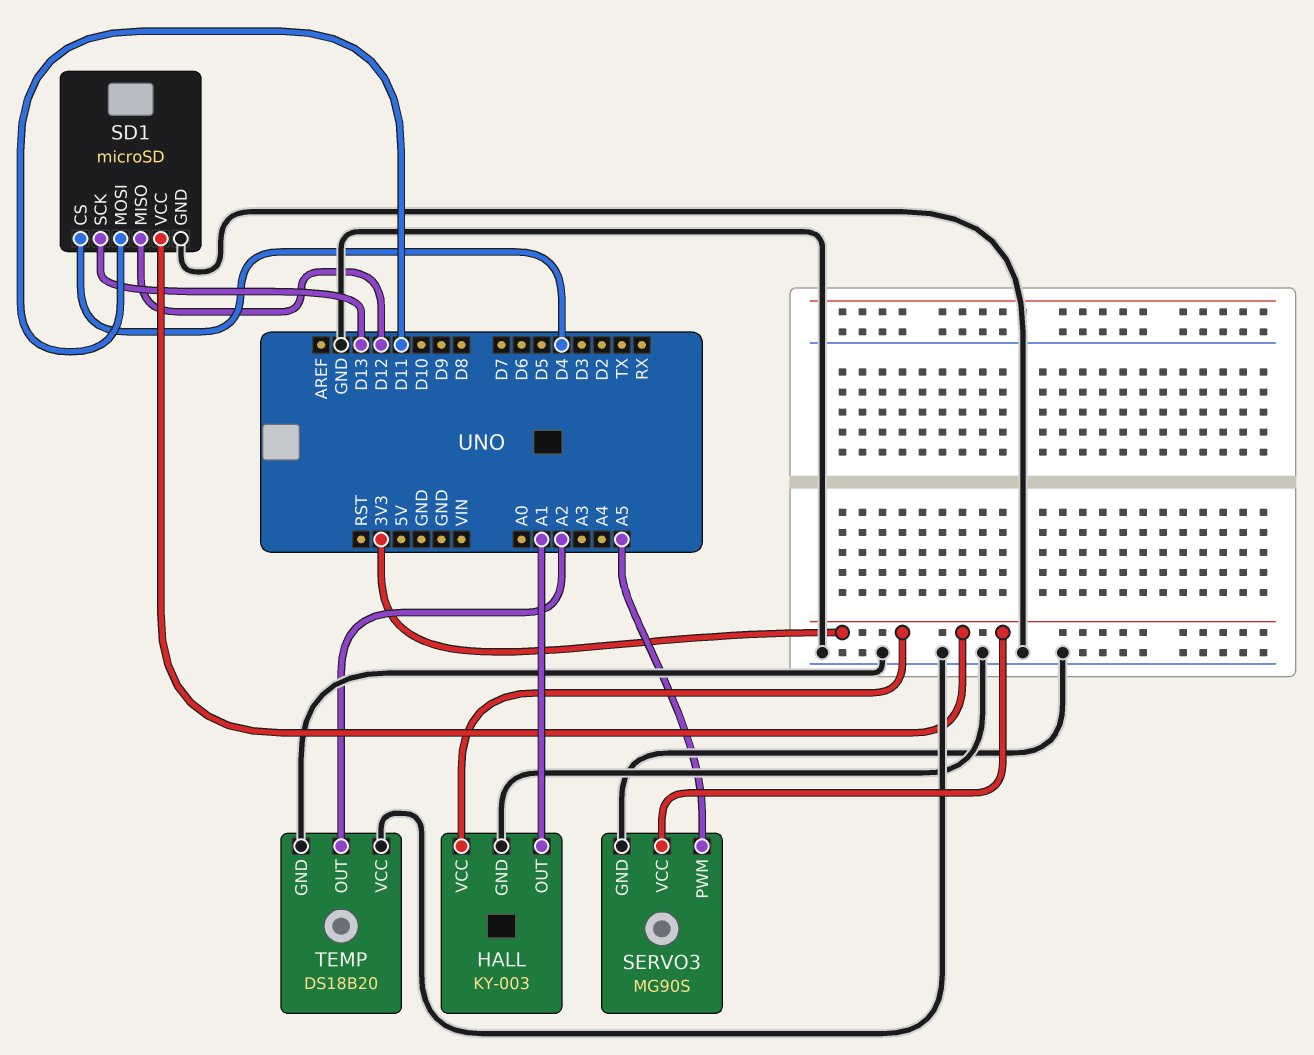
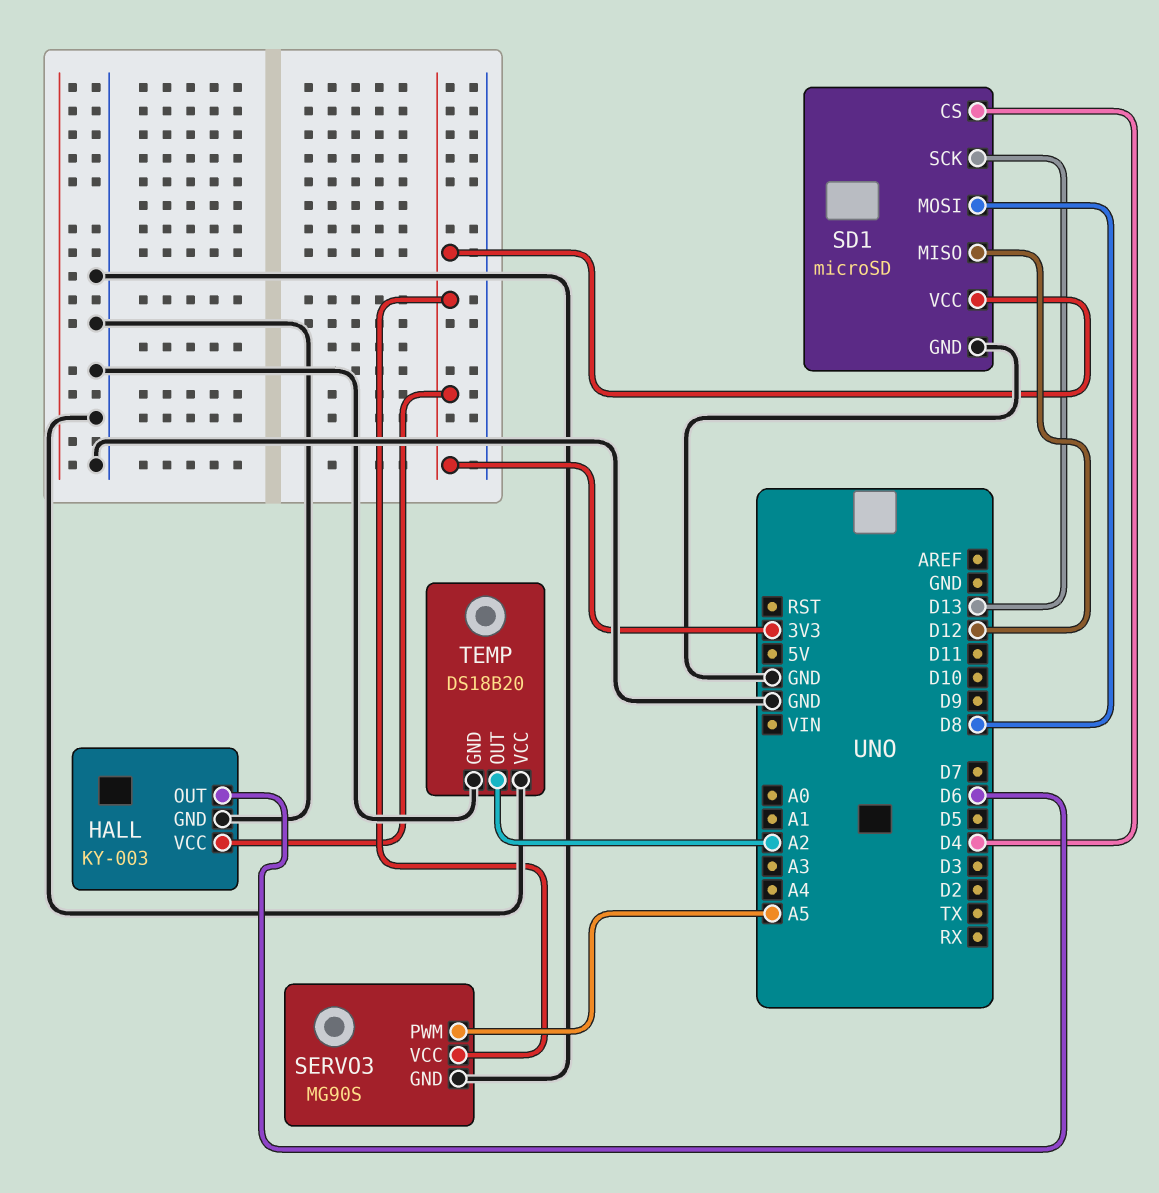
HALL pin OUT: A1 -> D6
SD1 pin MOSI: D11 -> D8

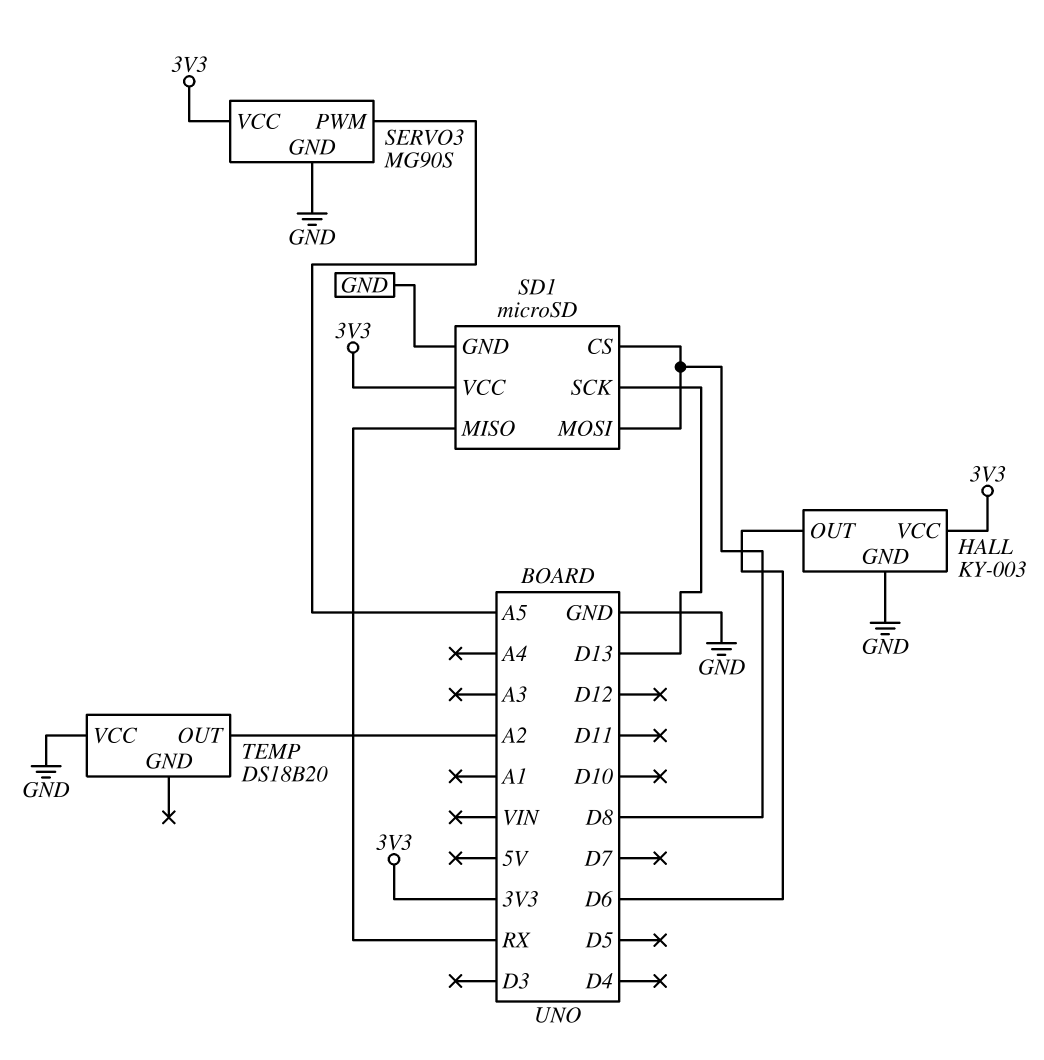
SD1 pin CS: D4 -> D8
SD1 pin MISO: D12 -> RX
TEMP pin GND: GND -> none

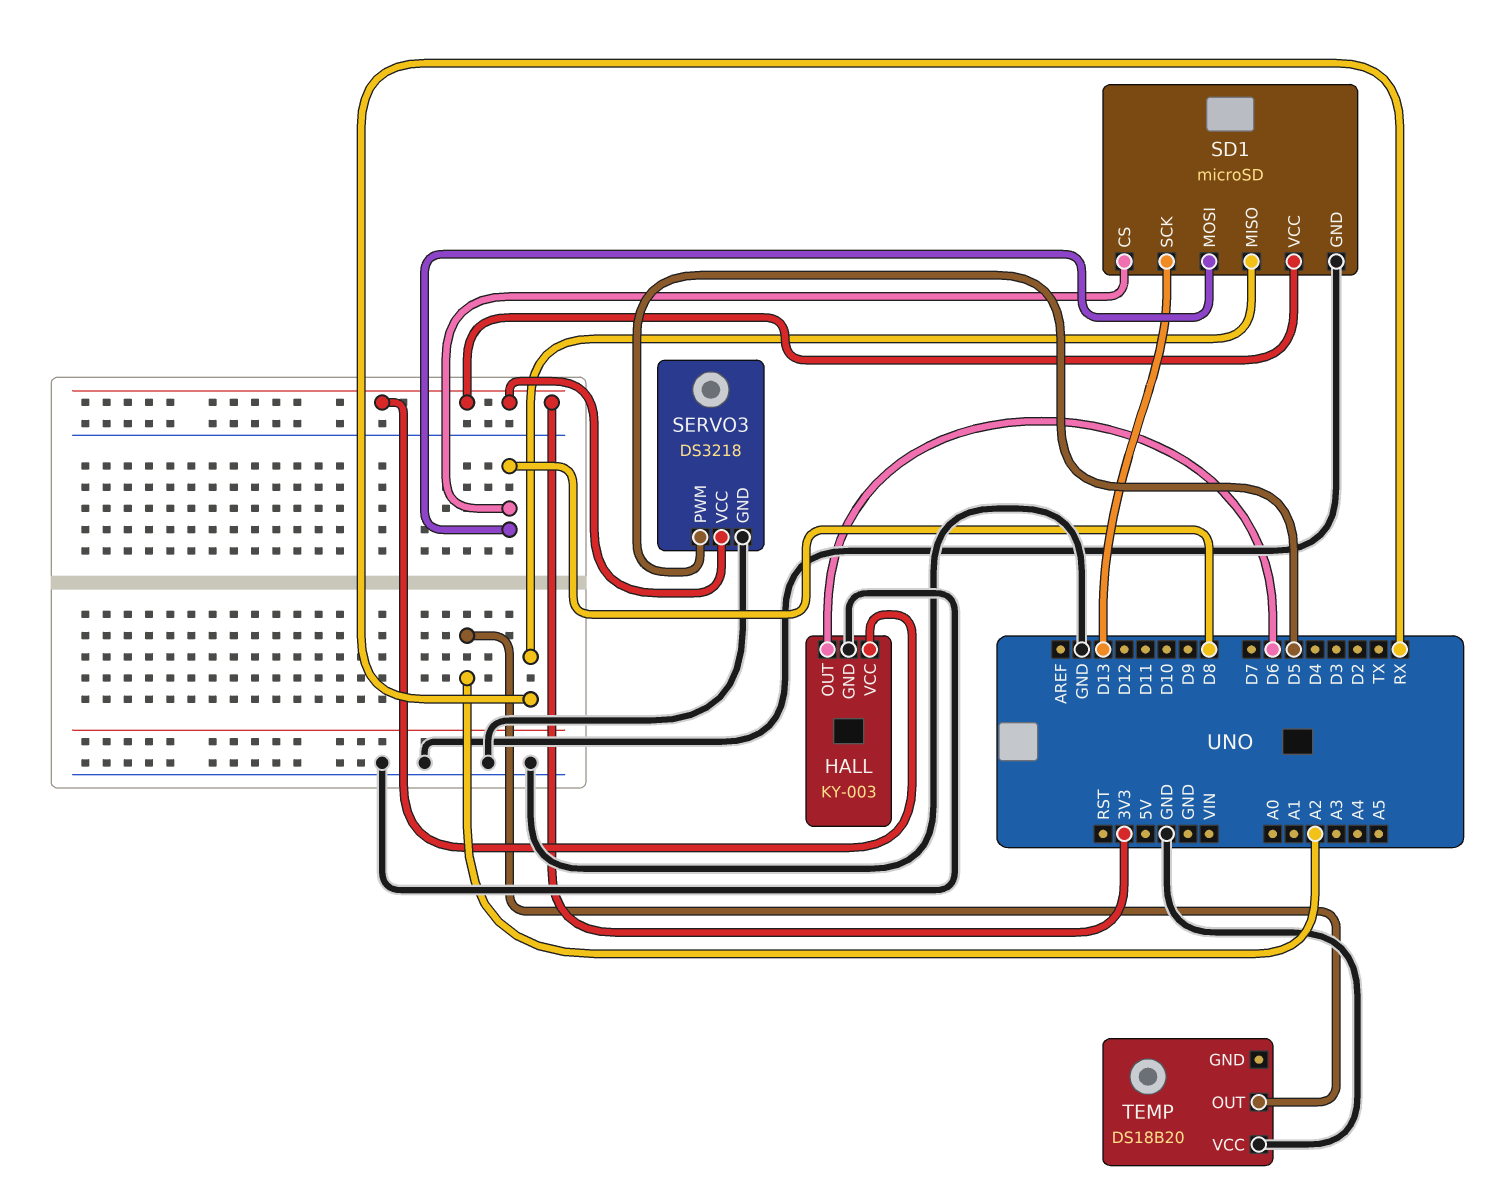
SERVO3: MG90S -> DS3218
SERVO3 pin PWM: A5 -> D5

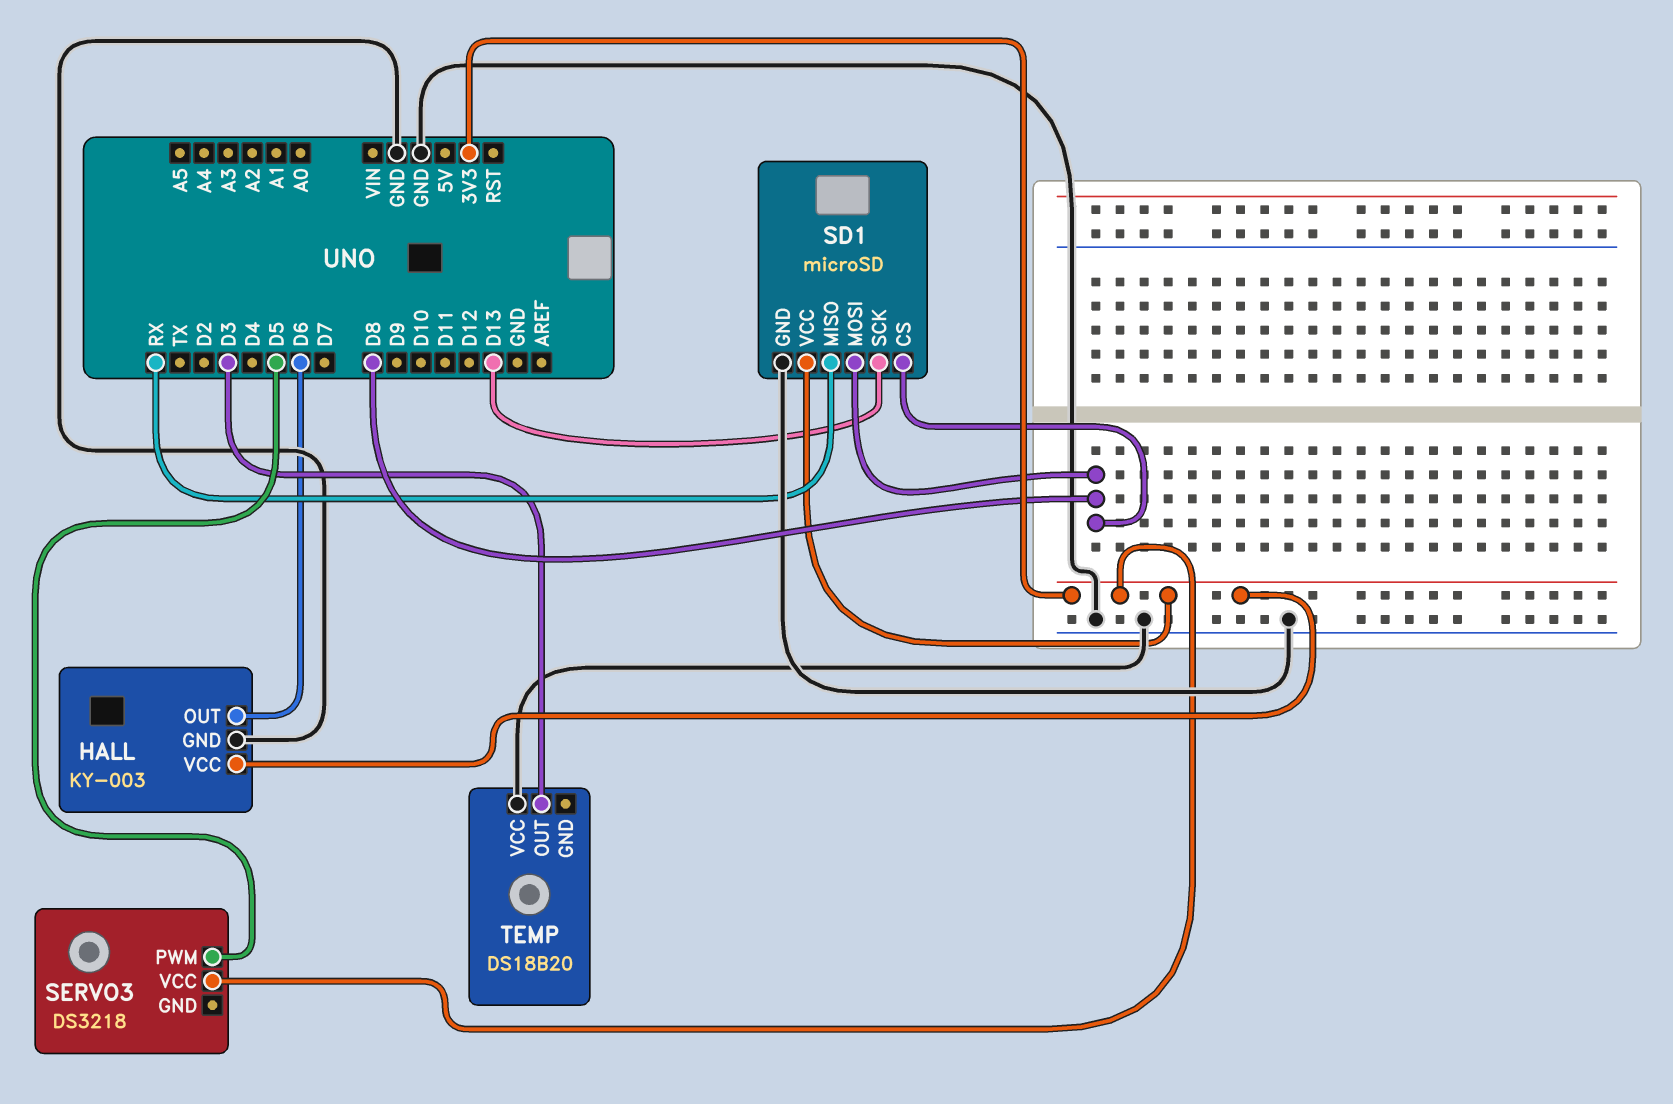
SERVO3 pin GND: GND -> none
TEMP pin OUT: A2 -> D3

**WORK TO BE COMPLETED**: Do not include the pictures. Quote only the lines from the line with "SERVO3: MG90S -> DS3218" through the end of the material, both ends included, exactly.

**RESULT OF THE EXERCISE**:
SERVO3: MG90S -> DS3218
SERVO3 pin PWM: A5 -> D5

SERVO3 pin GND: GND -> none
TEMP pin OUT: A2 -> D3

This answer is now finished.